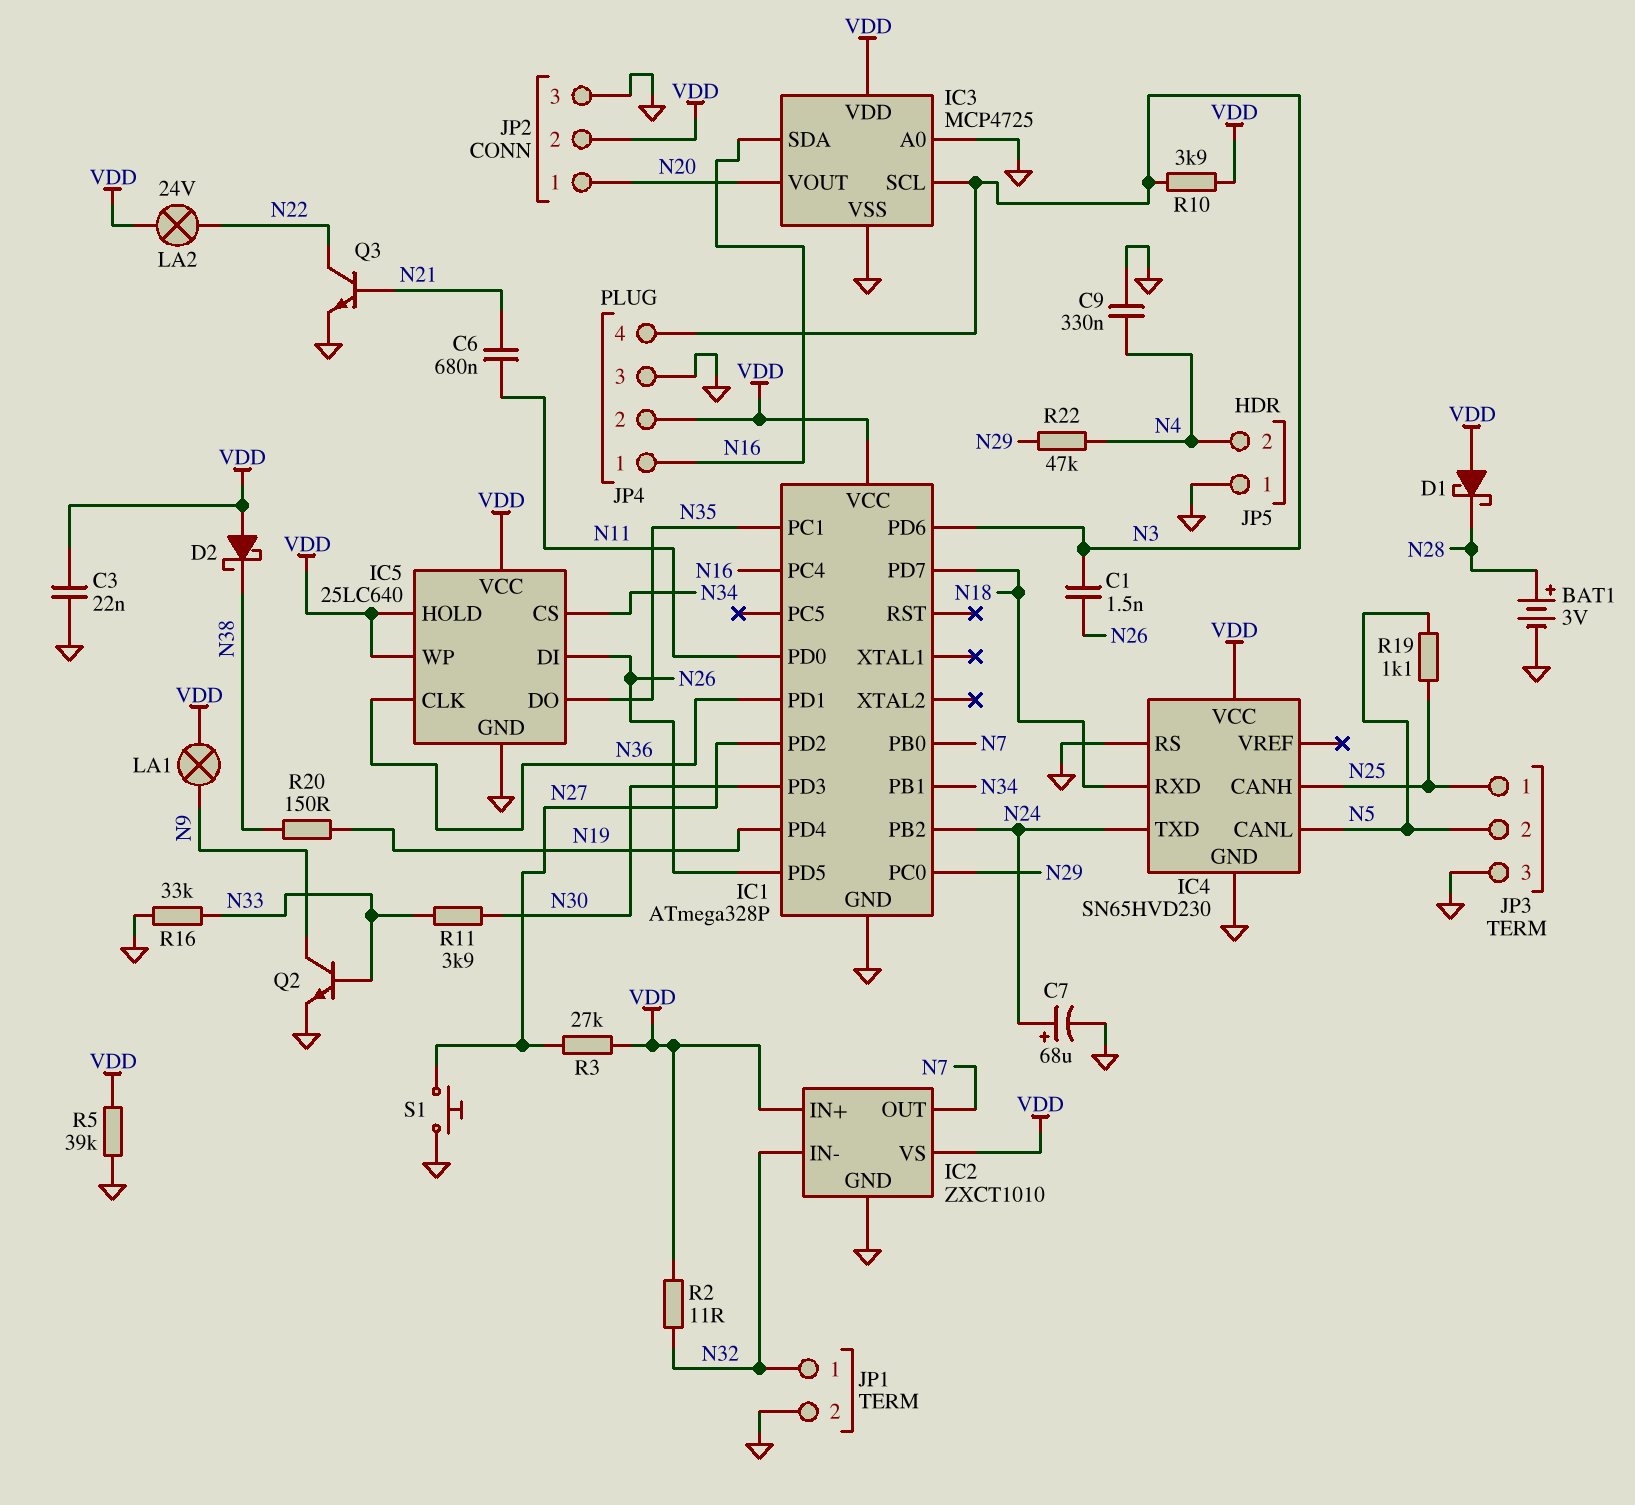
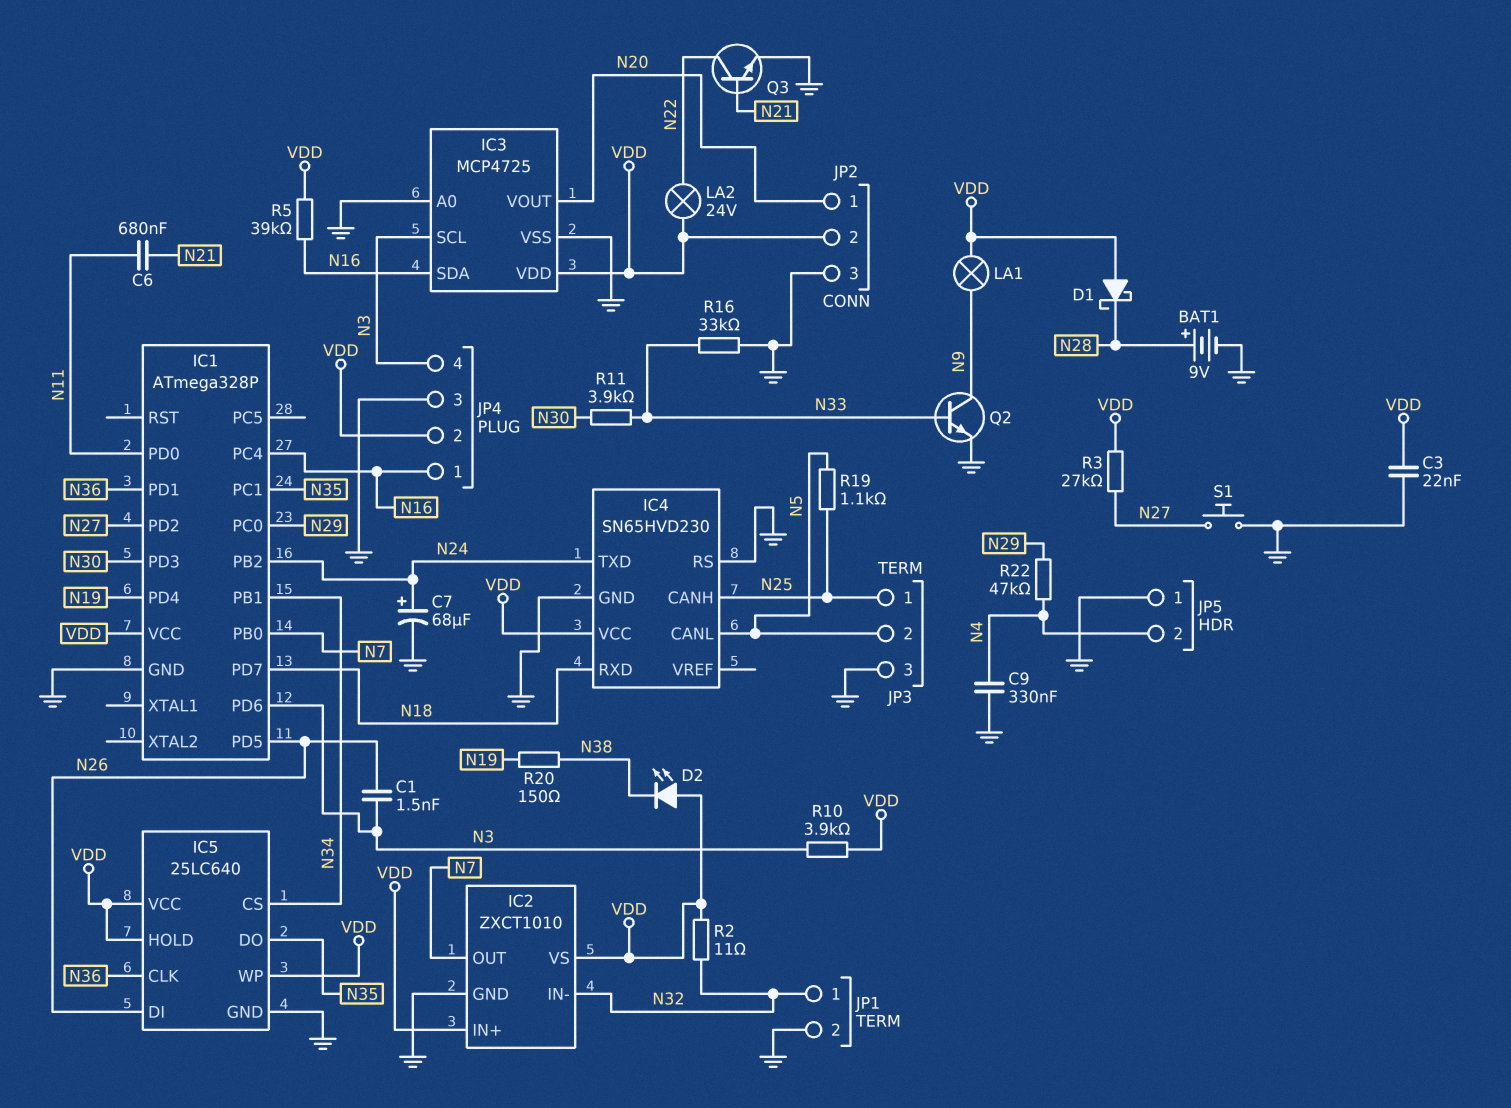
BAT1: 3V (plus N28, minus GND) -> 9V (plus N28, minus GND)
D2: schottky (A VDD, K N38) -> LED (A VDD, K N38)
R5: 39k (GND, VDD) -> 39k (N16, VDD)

* * *

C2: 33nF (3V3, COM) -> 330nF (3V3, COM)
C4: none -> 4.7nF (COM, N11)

--

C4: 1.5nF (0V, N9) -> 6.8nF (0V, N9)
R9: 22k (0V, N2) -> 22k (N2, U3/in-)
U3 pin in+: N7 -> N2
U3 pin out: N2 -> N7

▶ REQUIRED ACTION:
In the listing above, locate the line containing "BAT1: 3V (plus" and the line containing "R5: 39k (GND, VDD) -> 39k (N16, VDD)", then transcribe both and every line between them verbatim.

▶ SOLUTION TO THE EXERCISE:
BAT1: 3V (plus N28, minus GND) -> 9V (plus N28, minus GND)
D2: schottky (A VDD, K N38) -> LED (A VDD, K N38)
R5: 39k (GND, VDD) -> 39k (N16, VDD)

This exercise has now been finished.